Raw data Block Start
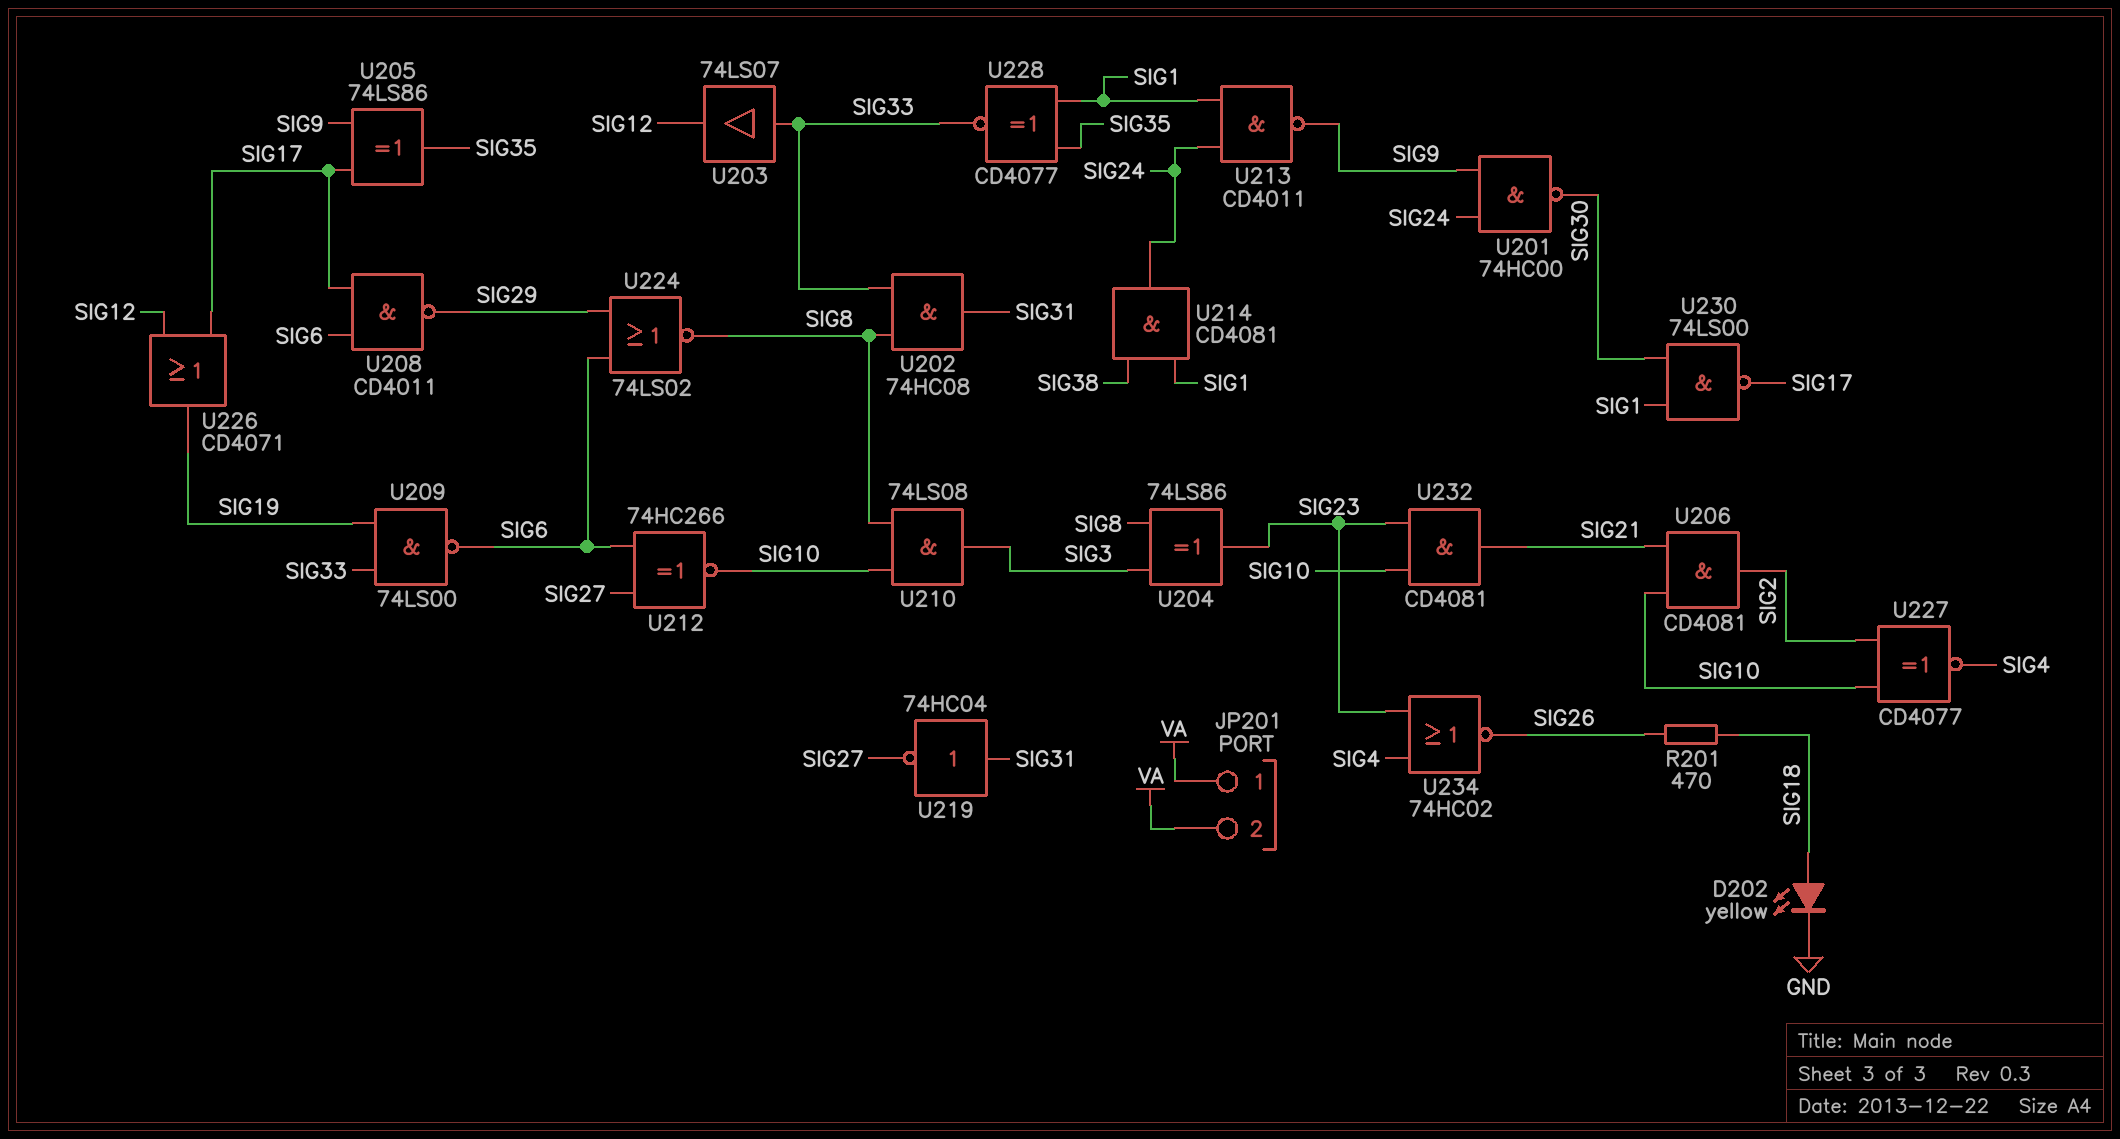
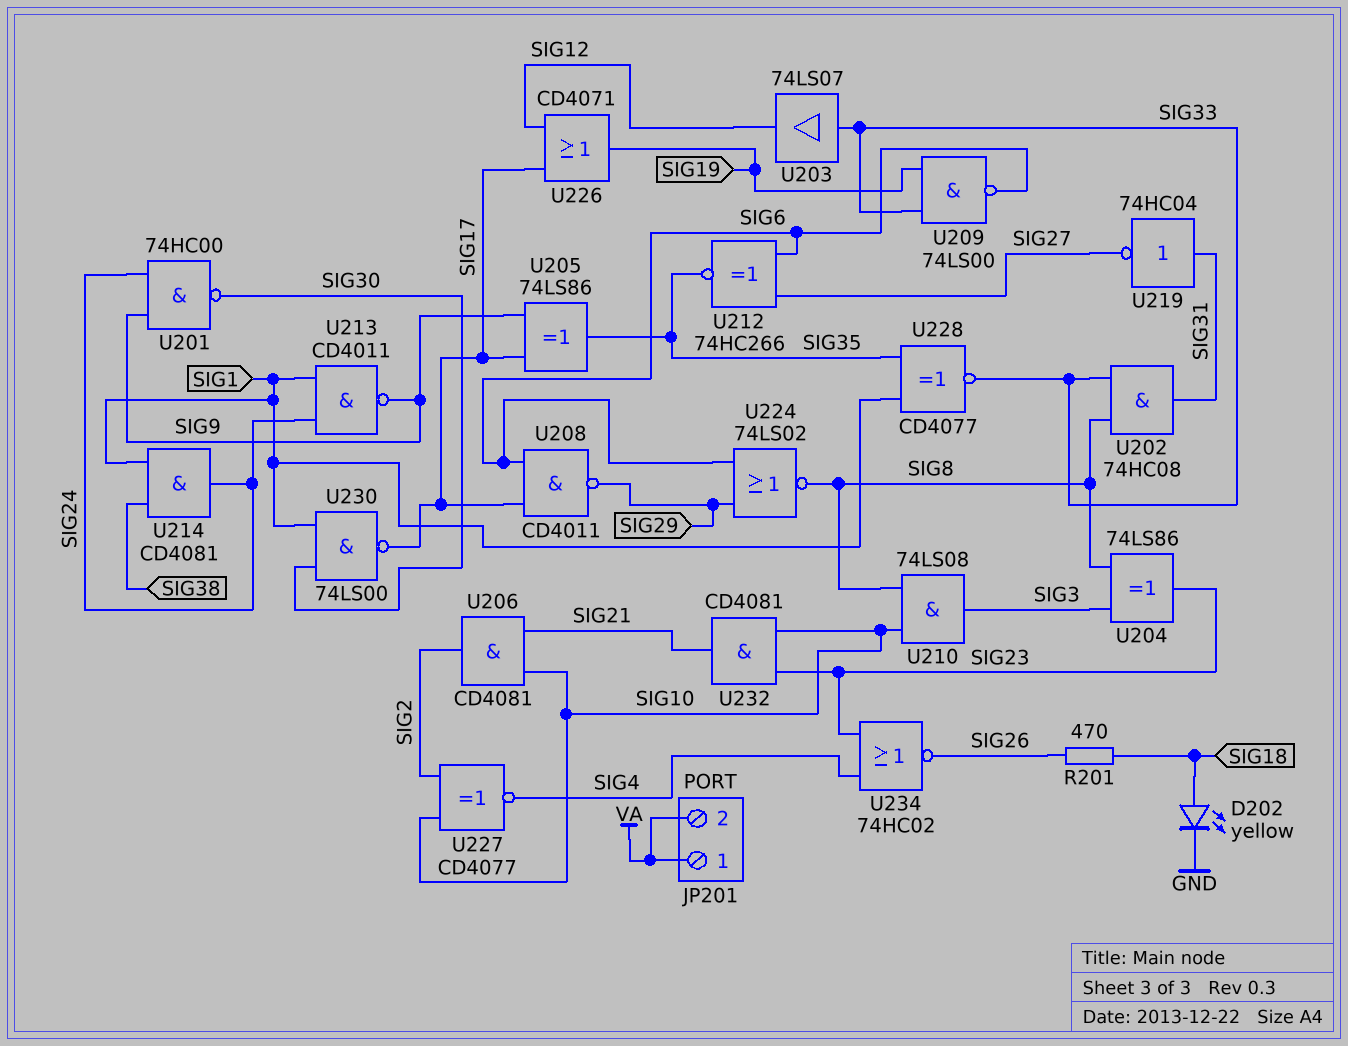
U212: XNOR 74HC266 (in SIG6, in SIG27, out SIG10) -> XNOR 74HC266 (in SIG6, in SIG27, out SIG35)

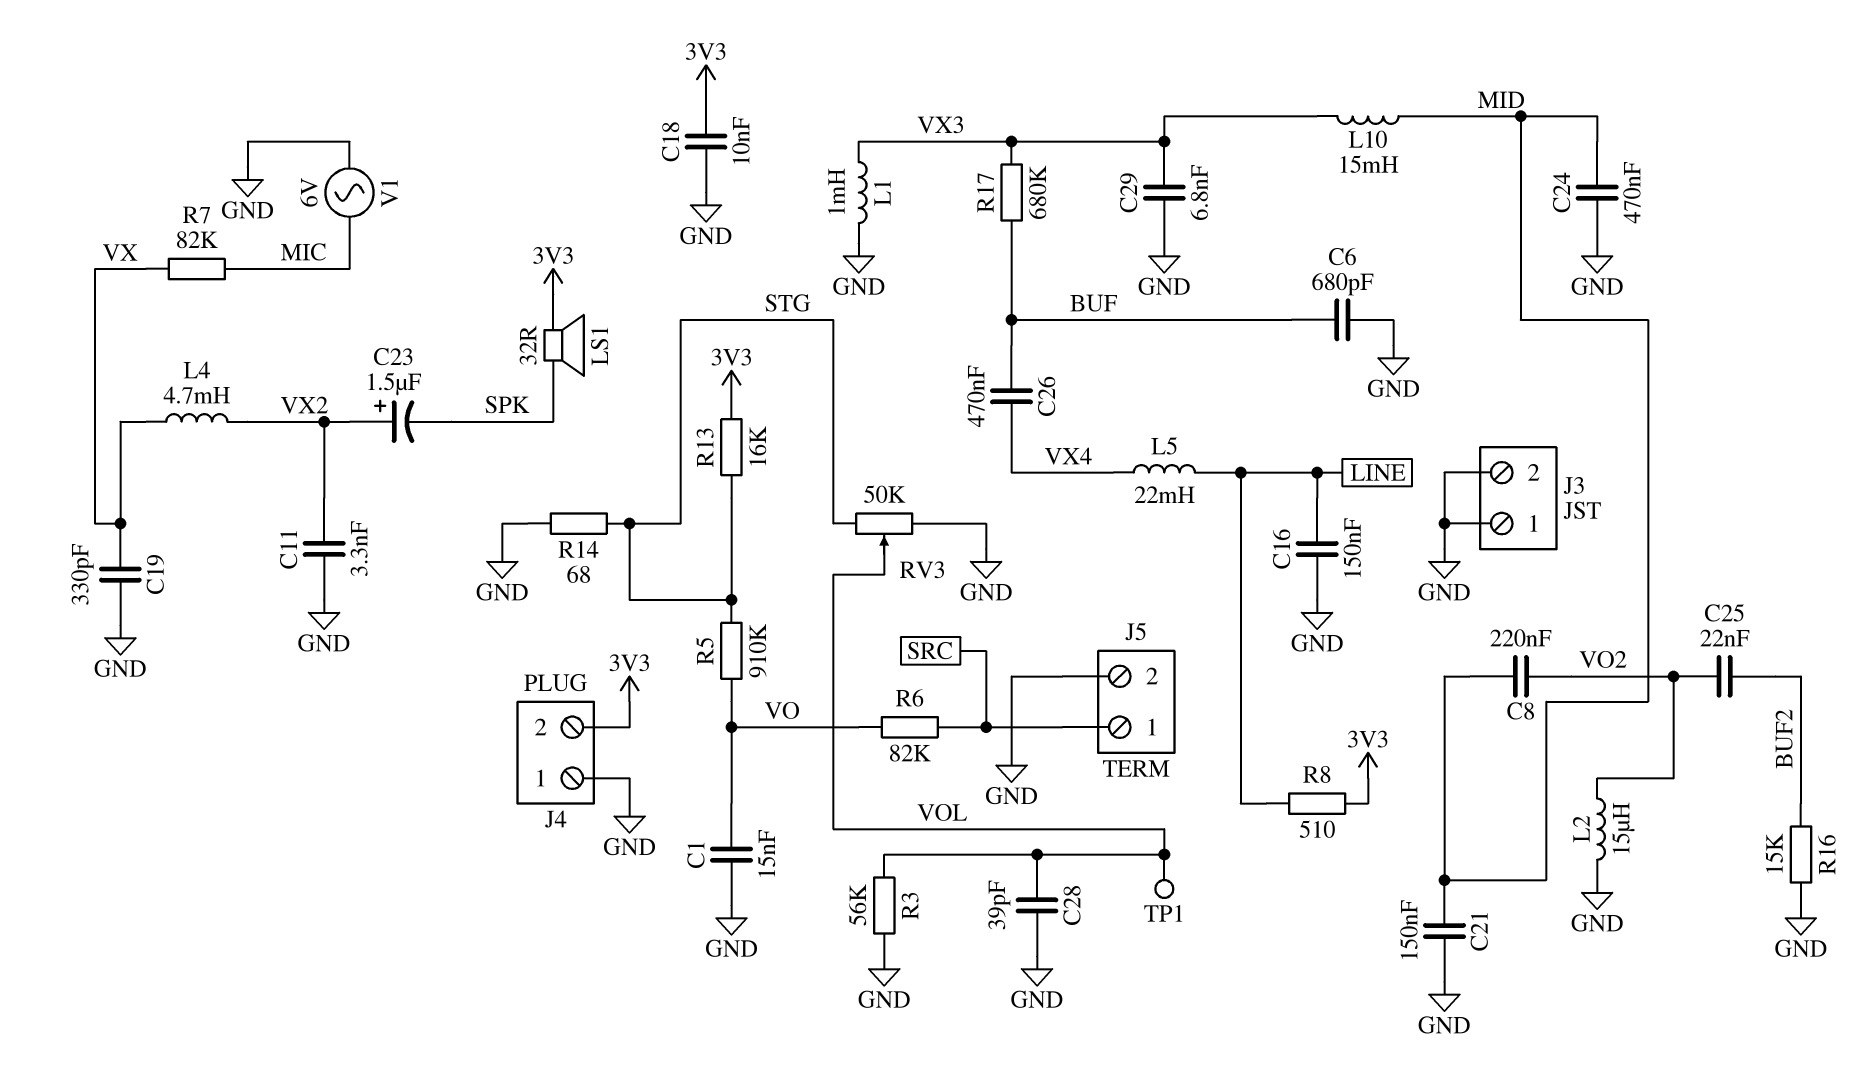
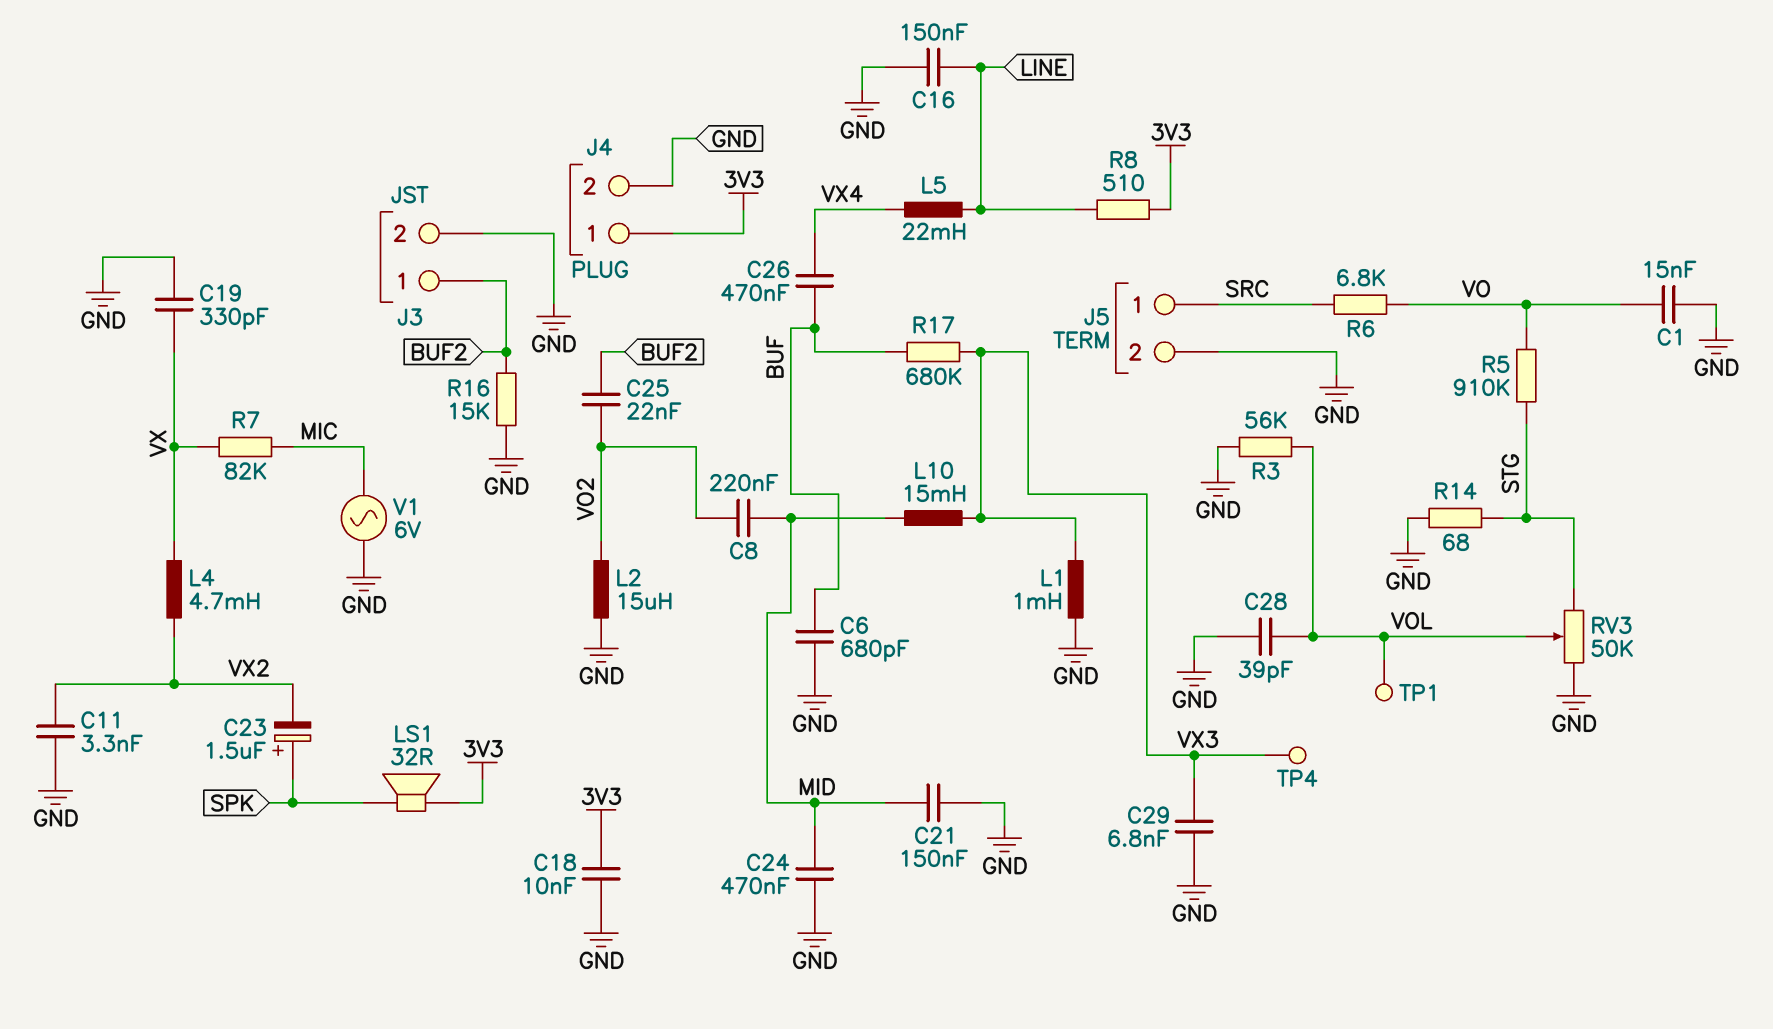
C23: 1.5uF (plus VX2, minus SPK) -> 1.5uF (plus SPK, minus VX2)
J3 pin 1: GND -> BUF2
J4 pin 1: GND -> 3V3
J4 pin 2: 3V3 -> GND
R6: 82k (SRC, VO) -> 6.8k (SRC, VO)
R13: 16k (3V3, STG) -> none
TP4: none -> test point (VX3)

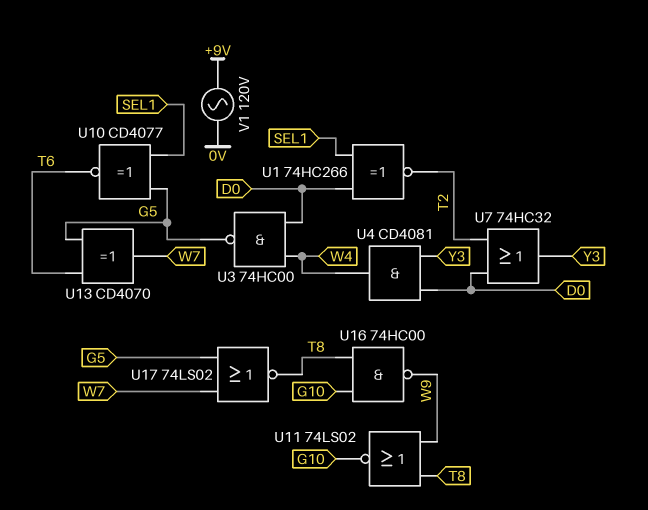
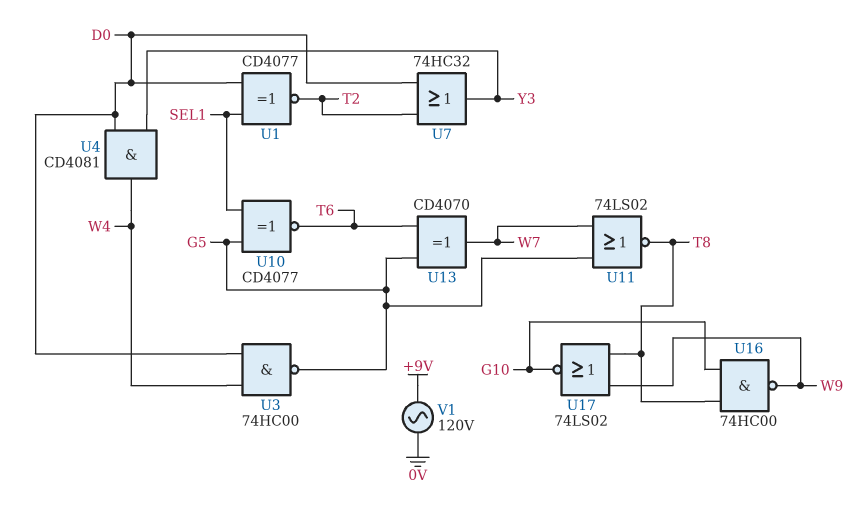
U1: XNOR 74HC266 (in D0, in SEL1, out T2) -> XNOR CD4077 (in D0, in SEL1, out T2)
U11: NOR 74LS02 (in T8, in W9, out G10) -> NOR 74LS02 (in G5, in W7, out T8)
U17: NOR 74LS02 (in G5, in W7, out T8) -> NOR 74LS02 (in T8, in W9, out G10)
Raw data Block End
## [What is being asked]
Print the material word for word; images are to be left out.

## [Answer box]
U212: XNOR 74HC266 (in SIG6, in SIG27, out SIG10) -> XNOR 74HC266 (in SIG6, in SIG27, out SIG35)

C23: 1.5uF (plus VX2, minus SPK) -> 1.5uF (plus SPK, minus VX2)
J3 pin 1: GND -> BUF2
J4 pin 1: GND -> 3V3
J4 pin 2: 3V3 -> GND
R6: 82k (SRC, VO) -> 6.8k (SRC, VO)
R13: 16k (3V3, STG) -> none
TP4: none -> test point (VX3)

U1: XNOR 74HC266 (in D0, in SEL1, out T2) -> XNOR CD4077 (in D0, in SEL1, out T2)
U11: NOR 74LS02 (in T8, in W9, out G10) -> NOR 74LS02 (in G5, in W7, out T8)
U17: NOR 74LS02 (in G5, in W7, out T8) -> NOR 74LS02 (in T8, in W9, out G10)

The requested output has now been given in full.